RECORDED DATA Block Start

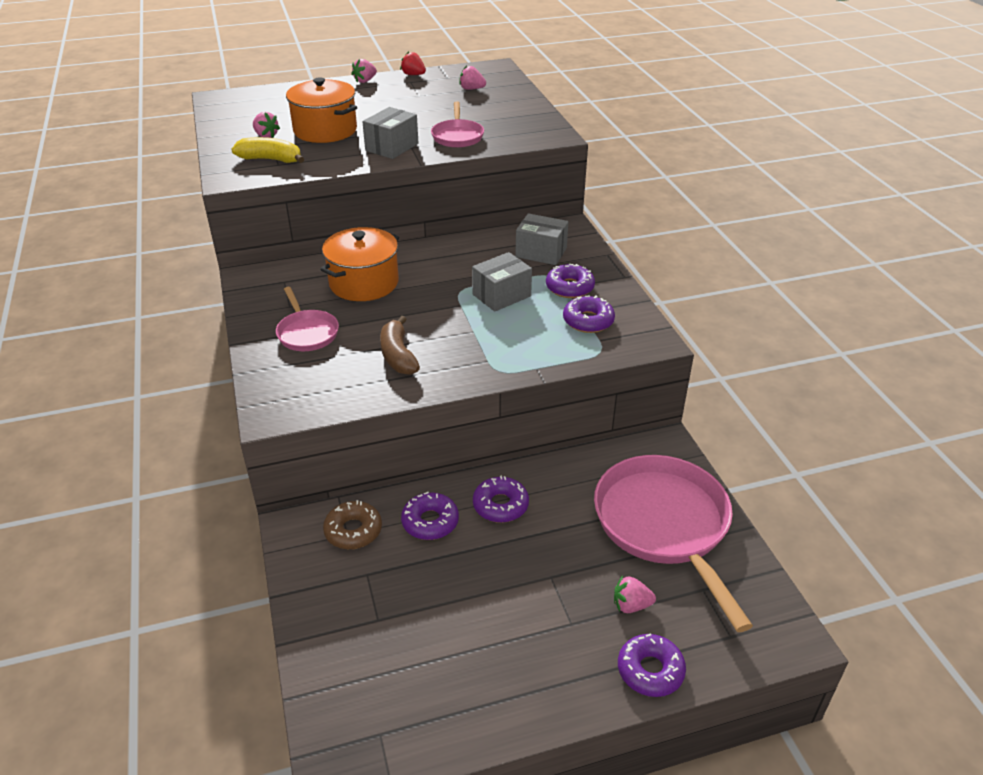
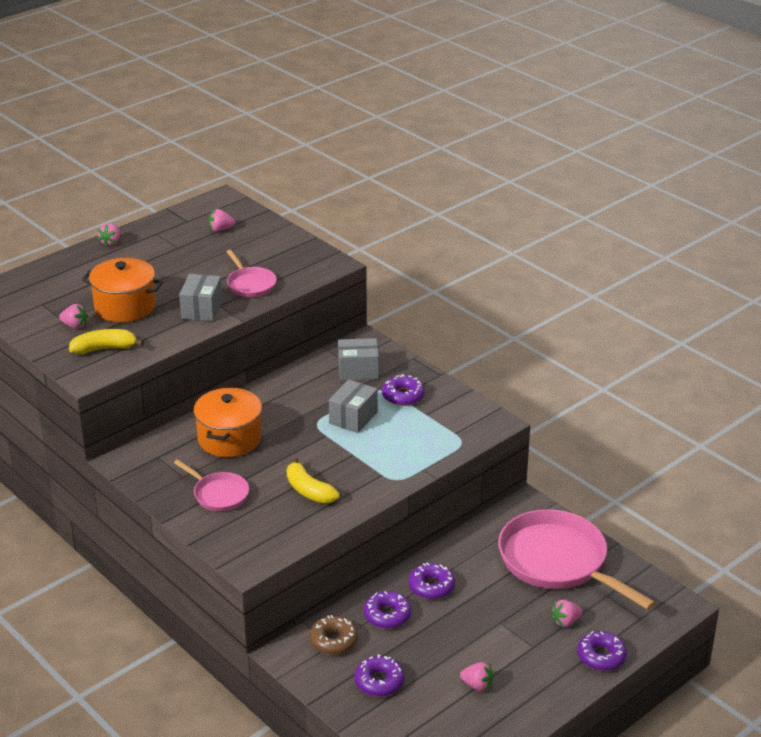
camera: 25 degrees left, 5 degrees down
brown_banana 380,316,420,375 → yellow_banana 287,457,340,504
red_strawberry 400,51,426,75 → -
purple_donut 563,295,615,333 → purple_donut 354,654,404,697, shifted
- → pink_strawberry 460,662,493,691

RECORDED DATA Block End

# [EXERCISE DIRECTIONS]
Return the listing above in full and exactly, omitting all pictures.

# [WORKED SOLUTION]
camera: 25 degrees left, 5 degrees down
brown_banana 380,316,420,375 → yellow_banana 287,457,340,504
red_strawberry 400,51,426,75 → -
purple_donut 563,295,615,333 → purple_donut 354,654,404,697, shifted
- → pink_strawberry 460,662,493,691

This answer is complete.